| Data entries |
+===+

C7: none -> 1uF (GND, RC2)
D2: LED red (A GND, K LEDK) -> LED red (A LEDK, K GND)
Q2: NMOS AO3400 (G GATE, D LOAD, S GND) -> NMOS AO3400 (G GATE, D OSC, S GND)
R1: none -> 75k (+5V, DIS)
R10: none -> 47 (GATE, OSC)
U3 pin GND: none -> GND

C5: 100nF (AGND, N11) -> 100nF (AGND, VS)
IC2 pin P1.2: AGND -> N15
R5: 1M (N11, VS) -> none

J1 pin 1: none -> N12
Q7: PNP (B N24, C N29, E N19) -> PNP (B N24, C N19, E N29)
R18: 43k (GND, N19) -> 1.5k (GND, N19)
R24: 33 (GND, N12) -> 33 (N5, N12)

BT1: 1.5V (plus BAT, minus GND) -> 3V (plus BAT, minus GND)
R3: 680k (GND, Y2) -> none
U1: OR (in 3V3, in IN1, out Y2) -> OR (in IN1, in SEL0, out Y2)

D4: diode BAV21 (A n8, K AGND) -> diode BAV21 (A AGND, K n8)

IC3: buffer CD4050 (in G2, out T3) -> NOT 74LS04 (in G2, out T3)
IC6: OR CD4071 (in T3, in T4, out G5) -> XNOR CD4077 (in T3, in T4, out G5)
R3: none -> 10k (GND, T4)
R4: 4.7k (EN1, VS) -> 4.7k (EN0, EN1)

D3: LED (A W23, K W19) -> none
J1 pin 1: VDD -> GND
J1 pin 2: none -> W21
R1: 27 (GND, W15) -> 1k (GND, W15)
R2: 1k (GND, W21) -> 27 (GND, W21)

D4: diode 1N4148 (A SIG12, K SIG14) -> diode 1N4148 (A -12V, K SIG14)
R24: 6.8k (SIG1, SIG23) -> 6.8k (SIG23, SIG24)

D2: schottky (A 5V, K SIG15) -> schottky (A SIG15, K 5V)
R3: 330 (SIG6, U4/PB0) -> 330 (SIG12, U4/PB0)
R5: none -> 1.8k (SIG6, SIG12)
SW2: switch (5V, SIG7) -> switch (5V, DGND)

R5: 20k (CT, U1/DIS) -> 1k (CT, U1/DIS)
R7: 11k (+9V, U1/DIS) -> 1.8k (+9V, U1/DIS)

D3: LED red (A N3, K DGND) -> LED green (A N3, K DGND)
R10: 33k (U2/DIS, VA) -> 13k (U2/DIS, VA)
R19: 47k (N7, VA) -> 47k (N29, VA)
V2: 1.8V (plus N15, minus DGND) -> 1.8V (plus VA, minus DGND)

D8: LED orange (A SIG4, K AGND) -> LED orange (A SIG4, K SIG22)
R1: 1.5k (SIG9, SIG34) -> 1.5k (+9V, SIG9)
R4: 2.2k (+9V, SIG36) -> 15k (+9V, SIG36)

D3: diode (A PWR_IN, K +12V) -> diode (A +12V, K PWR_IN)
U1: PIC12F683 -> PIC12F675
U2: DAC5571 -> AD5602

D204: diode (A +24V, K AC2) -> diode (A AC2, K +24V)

+===+

| Problem details |
The records above are to be duplicated word for word.

| Result for this task |
C7: none -> 1uF (GND, RC2)
D2: LED red (A GND, K LEDK) -> LED red (A LEDK, K GND)
Q2: NMOS AO3400 (G GATE, D LOAD, S GND) -> NMOS AO3400 (G GATE, D OSC, S GND)
R1: none -> 75k (+5V, DIS)
R10: none -> 47 (GATE, OSC)
U3 pin GND: none -> GND

C5: 100nF (AGND, N11) -> 100nF (AGND, VS)
IC2 pin P1.2: AGND -> N15
R5: 1M (N11, VS) -> none

J1 pin 1: none -> N12
Q7: PNP (B N24, C N29, E N19) -> PNP (B N24, C N19, E N29)
R18: 43k (GND, N19) -> 1.5k (GND, N19)
R24: 33 (GND, N12) -> 33 (N5, N12)

BT1: 1.5V (plus BAT, minus GND) -> 3V (plus BAT, minus GND)
R3: 680k (GND, Y2) -> none
U1: OR (in 3V3, in IN1, out Y2) -> OR (in IN1, in SEL0, out Y2)

D4: diode BAV21 (A n8, K AGND) -> diode BAV21 (A AGND, K n8)

IC3: buffer CD4050 (in G2, out T3) -> NOT 74LS04 (in G2, out T3)
IC6: OR CD4071 (in T3, in T4, out G5) -> XNOR CD4077 (in T3, in T4, out G5)
R3: none -> 10k (GND, T4)
R4: 4.7k (EN1, VS) -> 4.7k (EN0, EN1)

D3: LED (A W23, K W19) -> none
J1 pin 1: VDD -> GND
J1 pin 2: none -> W21
R1: 27 (GND, W15) -> 1k (GND, W15)
R2: 1k (GND, W21) -> 27 (GND, W21)

D4: diode 1N4148 (A SIG12, K SIG14) -> diode 1N4148 (A -12V, K SIG14)
R24: 6.8k (SIG1, SIG23) -> 6.8k (SIG23, SIG24)

D2: schottky (A 5V, K SIG15) -> schottky (A SIG15, K 5V)
R3: 330 (SIG6, U4/PB0) -> 330 (SIG12, U4/PB0)
R5: none -> 1.8k (SIG6, SIG12)
SW2: switch (5V, SIG7) -> switch (5V, DGND)

R5: 20k (CT, U1/DIS) -> 1k (CT, U1/DIS)
R7: 11k (+9V, U1/DIS) -> 1.8k (+9V, U1/DIS)

D3: LED red (A N3, K DGND) -> LED green (A N3, K DGND)
R10: 33k (U2/DIS, VA) -> 13k (U2/DIS, VA)
R19: 47k (N7, VA) -> 47k (N29, VA)
V2: 1.8V (plus N15, minus DGND) -> 1.8V (plus VA, minus DGND)

D8: LED orange (A SIG4, K AGND) -> LED orange (A SIG4, K SIG22)
R1: 1.5k (SIG9, SIG34) -> 1.5k (+9V, SIG9)
R4: 2.2k (+9V, SIG36) -> 15k (+9V, SIG36)

D3: diode (A PWR_IN, K +12V) -> diode (A +12V, K PWR_IN)
U1: PIC12F683 -> PIC12F675
U2: DAC5571 -> AD5602

D204: diode (A +24V, K AC2) -> diode (A AC2, K +24V)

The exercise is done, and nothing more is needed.